Problem description. Print out every record exactly as it appears.

Data provided.

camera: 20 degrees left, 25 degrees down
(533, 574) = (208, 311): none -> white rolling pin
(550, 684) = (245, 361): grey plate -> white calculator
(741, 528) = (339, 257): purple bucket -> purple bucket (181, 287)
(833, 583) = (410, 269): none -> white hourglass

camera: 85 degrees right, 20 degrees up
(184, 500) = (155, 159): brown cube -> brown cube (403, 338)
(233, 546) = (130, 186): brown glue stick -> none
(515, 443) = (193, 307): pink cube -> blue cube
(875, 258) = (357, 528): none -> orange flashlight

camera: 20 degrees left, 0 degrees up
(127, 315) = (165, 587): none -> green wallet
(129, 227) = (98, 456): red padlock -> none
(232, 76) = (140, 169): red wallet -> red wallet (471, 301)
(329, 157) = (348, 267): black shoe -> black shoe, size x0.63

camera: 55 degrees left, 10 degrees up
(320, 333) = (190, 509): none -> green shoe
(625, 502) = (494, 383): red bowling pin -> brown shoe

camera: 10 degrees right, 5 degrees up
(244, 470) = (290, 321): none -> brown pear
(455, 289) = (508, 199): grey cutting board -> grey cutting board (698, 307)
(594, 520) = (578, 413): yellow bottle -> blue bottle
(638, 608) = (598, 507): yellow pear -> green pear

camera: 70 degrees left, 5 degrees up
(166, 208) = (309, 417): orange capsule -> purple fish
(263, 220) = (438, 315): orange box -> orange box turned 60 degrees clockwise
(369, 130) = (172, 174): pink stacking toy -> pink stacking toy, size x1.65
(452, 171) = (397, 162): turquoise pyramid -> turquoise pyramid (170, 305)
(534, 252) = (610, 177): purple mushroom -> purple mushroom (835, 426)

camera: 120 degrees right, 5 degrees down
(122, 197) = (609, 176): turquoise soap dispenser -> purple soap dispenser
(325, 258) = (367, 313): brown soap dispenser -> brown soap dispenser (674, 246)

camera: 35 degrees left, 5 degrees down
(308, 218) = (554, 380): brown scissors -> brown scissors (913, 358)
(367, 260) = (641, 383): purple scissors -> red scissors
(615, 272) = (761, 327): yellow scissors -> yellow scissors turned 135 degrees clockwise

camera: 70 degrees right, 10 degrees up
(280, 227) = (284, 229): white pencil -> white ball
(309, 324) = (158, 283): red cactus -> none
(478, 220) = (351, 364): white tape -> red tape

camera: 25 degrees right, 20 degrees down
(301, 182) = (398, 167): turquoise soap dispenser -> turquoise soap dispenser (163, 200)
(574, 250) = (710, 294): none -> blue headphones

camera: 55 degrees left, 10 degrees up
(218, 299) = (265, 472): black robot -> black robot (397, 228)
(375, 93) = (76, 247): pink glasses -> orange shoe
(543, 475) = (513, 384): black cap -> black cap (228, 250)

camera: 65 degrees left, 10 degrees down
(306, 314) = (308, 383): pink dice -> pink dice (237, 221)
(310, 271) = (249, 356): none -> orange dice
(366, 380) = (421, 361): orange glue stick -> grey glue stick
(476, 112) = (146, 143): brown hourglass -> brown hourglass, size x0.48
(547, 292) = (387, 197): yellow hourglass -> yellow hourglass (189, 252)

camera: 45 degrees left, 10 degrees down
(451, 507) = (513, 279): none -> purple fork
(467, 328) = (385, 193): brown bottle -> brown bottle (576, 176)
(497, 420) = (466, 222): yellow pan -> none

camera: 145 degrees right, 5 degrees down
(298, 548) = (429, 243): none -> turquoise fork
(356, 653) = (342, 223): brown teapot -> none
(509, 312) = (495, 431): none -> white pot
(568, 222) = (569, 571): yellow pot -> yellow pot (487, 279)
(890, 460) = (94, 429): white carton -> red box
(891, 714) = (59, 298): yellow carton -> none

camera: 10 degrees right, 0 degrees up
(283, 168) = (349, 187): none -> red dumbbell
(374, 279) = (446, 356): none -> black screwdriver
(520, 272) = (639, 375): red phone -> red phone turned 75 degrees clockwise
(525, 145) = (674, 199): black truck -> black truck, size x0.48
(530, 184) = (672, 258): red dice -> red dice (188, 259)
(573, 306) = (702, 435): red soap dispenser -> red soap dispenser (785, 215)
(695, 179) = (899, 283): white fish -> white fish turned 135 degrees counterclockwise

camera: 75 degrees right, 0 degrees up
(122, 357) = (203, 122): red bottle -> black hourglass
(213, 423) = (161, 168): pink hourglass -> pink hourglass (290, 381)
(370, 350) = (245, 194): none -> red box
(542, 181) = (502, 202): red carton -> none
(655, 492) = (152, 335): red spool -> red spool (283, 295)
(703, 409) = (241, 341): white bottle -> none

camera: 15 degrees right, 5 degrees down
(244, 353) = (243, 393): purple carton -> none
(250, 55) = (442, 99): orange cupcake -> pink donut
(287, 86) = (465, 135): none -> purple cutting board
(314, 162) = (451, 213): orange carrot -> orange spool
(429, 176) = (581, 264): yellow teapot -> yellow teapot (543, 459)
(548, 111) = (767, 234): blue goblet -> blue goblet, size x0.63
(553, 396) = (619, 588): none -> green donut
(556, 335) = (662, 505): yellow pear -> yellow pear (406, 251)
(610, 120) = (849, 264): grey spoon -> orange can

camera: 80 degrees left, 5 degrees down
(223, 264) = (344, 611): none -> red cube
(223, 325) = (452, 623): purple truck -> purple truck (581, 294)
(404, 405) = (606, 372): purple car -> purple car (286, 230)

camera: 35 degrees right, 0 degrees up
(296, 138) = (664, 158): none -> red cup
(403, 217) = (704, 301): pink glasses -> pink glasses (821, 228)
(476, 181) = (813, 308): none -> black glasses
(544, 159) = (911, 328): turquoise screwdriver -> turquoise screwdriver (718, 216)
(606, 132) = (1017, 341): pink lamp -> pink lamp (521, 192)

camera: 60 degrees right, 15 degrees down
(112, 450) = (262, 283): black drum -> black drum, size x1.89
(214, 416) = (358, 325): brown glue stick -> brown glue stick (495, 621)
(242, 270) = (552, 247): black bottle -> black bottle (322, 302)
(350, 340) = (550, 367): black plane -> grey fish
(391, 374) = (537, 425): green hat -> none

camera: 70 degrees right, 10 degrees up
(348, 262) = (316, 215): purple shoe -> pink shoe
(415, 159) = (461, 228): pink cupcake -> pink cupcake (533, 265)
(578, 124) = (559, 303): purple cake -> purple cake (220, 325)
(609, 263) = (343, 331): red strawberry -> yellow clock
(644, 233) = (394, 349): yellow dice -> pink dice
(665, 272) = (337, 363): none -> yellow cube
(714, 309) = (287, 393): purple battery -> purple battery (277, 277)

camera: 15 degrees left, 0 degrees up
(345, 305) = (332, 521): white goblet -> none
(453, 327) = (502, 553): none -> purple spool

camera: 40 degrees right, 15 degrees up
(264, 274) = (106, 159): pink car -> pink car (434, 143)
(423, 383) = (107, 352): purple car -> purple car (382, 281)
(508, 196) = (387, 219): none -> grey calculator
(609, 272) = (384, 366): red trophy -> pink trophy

Response to this task.
camera: 20 degrees left, 25 degrees down
(533, 574) = (208, 311): none -> white rolling pin
(550, 684) = (245, 361): grey plate -> white calculator
(741, 528) = (339, 257): purple bucket -> purple bucket (181, 287)
(833, 583) = (410, 269): none -> white hourglass

camera: 85 degrees right, 20 degrees up
(184, 500) = (155, 159): brown cube -> brown cube (403, 338)
(233, 546) = (130, 186): brown glue stick -> none
(515, 443) = (193, 307): pink cube -> blue cube
(875, 258) = (357, 528): none -> orange flashlight

camera: 20 degrees left, 0 degrees up
(127, 315) = (165, 587): none -> green wallet
(129, 227) = (98, 456): red padlock -> none
(232, 76) = (140, 169): red wallet -> red wallet (471, 301)
(329, 157) = (348, 267): black shoe -> black shoe, size x0.63

camera: 55 degrees left, 10 degrees up
(320, 333) = (190, 509): none -> green shoe
(625, 502) = (494, 383): red bowling pin -> brown shoe

camera: 10 degrees right, 5 degrees up
(244, 470) = (290, 321): none -> brown pear
(455, 289) = (508, 199): grey cutting board -> grey cutting board (698, 307)
(594, 520) = (578, 413): yellow bottle -> blue bottle
(638, 608) = (598, 507): yellow pear -> green pear

camera: 70 degrees left, 5 degrees up
(166, 208) = (309, 417): orange capsule -> purple fish
(263, 220) = (438, 315): orange box -> orange box turned 60 degrees clockwise
(369, 130) = (172, 174): pink stacking toy -> pink stacking toy, size x1.65
(452, 171) = (397, 162): turquoise pyramid -> turquoise pyramid (170, 305)
(534, 252) = (610, 177): purple mushroom -> purple mushroom (835, 426)

camera: 120 degrees right, 5 degrees down
(122, 197) = (609, 176): turquoise soap dispenser -> purple soap dispenser
(325, 258) = (367, 313): brown soap dispenser -> brown soap dispenser (674, 246)

camera: 35 degrees left, 5 degrees down
(308, 218) = (554, 380): brown scissors -> brown scissors (913, 358)
(367, 260) = (641, 383): purple scissors -> red scissors
(615, 272) = (761, 327): yellow scissors -> yellow scissors turned 135 degrees clockwise

camera: 70 degrees right, 10 degrees up
(280, 227) = (284, 229): white pencil -> white ball
(309, 324) = (158, 283): red cactus -> none
(478, 220) = (351, 364): white tape -> red tape

camera: 25 degrees right, 20 degrees down
(301, 182) = (398, 167): turquoise soap dispenser -> turquoise soap dispenser (163, 200)
(574, 250) = (710, 294): none -> blue headphones

camera: 55 degrees left, 10 degrees up
(218, 299) = (265, 472): black robot -> black robot (397, 228)
(375, 93) = (76, 247): pink glasses -> orange shoe
(543, 475) = (513, 384): black cap -> black cap (228, 250)

camera: 65 degrees left, 10 degrees down
(306, 314) = (308, 383): pink dice -> pink dice (237, 221)
(310, 271) = (249, 356): none -> orange dice
(366, 380) = (421, 361): orange glue stick -> grey glue stick
(476, 112) = (146, 143): brown hourglass -> brown hourglass, size x0.48
(547, 292) = (387, 197): yellow hourglass -> yellow hourglass (189, 252)

camera: 45 degrees left, 10 degrees down
(451, 507) = (513, 279): none -> purple fork
(467, 328) = (385, 193): brown bottle -> brown bottle (576, 176)
(497, 420) = (466, 222): yellow pan -> none

camera: 145 degrees right, 5 degrees down
(298, 548) = (429, 243): none -> turquoise fork
(356, 653) = (342, 223): brown teapot -> none
(509, 312) = (495, 431): none -> white pot
(568, 222) = (569, 571): yellow pot -> yellow pot (487, 279)
(890, 460) = (94, 429): white carton -> red box
(891, 714) = (59, 298): yellow carton -> none

camera: 10 degrees right, 0 degrees up
(283, 168) = (349, 187): none -> red dumbbell
(374, 279) = (446, 356): none -> black screwdriver
(520, 272) = (639, 375): red phone -> red phone turned 75 degrees clockwise
(525, 145) = (674, 199): black truck -> black truck, size x0.48
(530, 184) = (672, 258): red dice -> red dice (188, 259)
(573, 306) = (702, 435): red soap dispenser -> red soap dispenser (785, 215)
(695, 179) = (899, 283): white fish -> white fish turned 135 degrees counterclockwise

camera: 75 degrees right, 0 degrees up
(122, 357) = (203, 122): red bottle -> black hourglass
(213, 423) = (161, 168): pink hourglass -> pink hourglass (290, 381)
(370, 350) = (245, 194): none -> red box
(542, 181) = (502, 202): red carton -> none
(655, 492) = (152, 335): red spool -> red spool (283, 295)
(703, 409) = (241, 341): white bottle -> none

camera: 15 degrees right, 5 degrees down
(244, 353) = (243, 393): purple carton -> none
(250, 55) = (442, 99): orange cupcake -> pink donut
(287, 86) = (465, 135): none -> purple cutting board
(314, 162) = (451, 213): orange carrot -> orange spool
(429, 176) = (581, 264): yellow teapot -> yellow teapot (543, 459)
(548, 111) = (767, 234): blue goblet -> blue goblet, size x0.63
(553, 396) = (619, 588): none -> green donut
(556, 335) = (662, 505): yellow pear -> yellow pear (406, 251)
(610, 120) = (849, 264): grey spoon -> orange can

camera: 80 degrees left, 5 degrees down
(223, 264) = (344, 611): none -> red cube
(223, 325) = (452, 623): purple truck -> purple truck (581, 294)
(404, 405) = (606, 372): purple car -> purple car (286, 230)

camera: 35 degrees right, 0 degrees up
(296, 138) = (664, 158): none -> red cup
(403, 217) = (704, 301): pink glasses -> pink glasses (821, 228)
(476, 181) = (813, 308): none -> black glasses
(544, 159) = (911, 328): turquoise screwdriver -> turquoise screwdriver (718, 216)
(606, 132) = (1017, 341): pink lamp -> pink lamp (521, 192)

camera: 60 degrees right, 15 degrees down
(112, 450) = (262, 283): black drum -> black drum, size x1.89
(214, 416) = (358, 325): brown glue stick -> brown glue stick (495, 621)
(242, 270) = (552, 247): black bottle -> black bottle (322, 302)
(350, 340) = (550, 367): black plane -> grey fish
(391, 374) = (537, 425): green hat -> none

camera: 70 degrees right, 10 degrees up
(348, 262) = (316, 215): purple shoe -> pink shoe
(415, 159) = (461, 228): pink cupcake -> pink cupcake (533, 265)
(578, 124) = (559, 303): purple cake -> purple cake (220, 325)
(609, 263) = (343, 331): red strawberry -> yellow clock
(644, 233) = (394, 349): yellow dice -> pink dice
(665, 272) = (337, 363): none -> yellow cube
(714, 309) = (287, 393): purple battery -> purple battery (277, 277)

camera: 15 degrees left, 0 degrees up
(345, 305) = (332, 521): white goblet -> none
(453, 327) = (502, 553): none -> purple spool

camera: 40 degrees right, 15 degrees up
(264, 274) = (106, 159): pink car -> pink car (434, 143)
(423, 383) = (107, 352): purple car -> purple car (382, 281)
(508, 196) = (387, 219): none -> grey calculator
(609, 272) = (384, 366): red trophy -> pink trophy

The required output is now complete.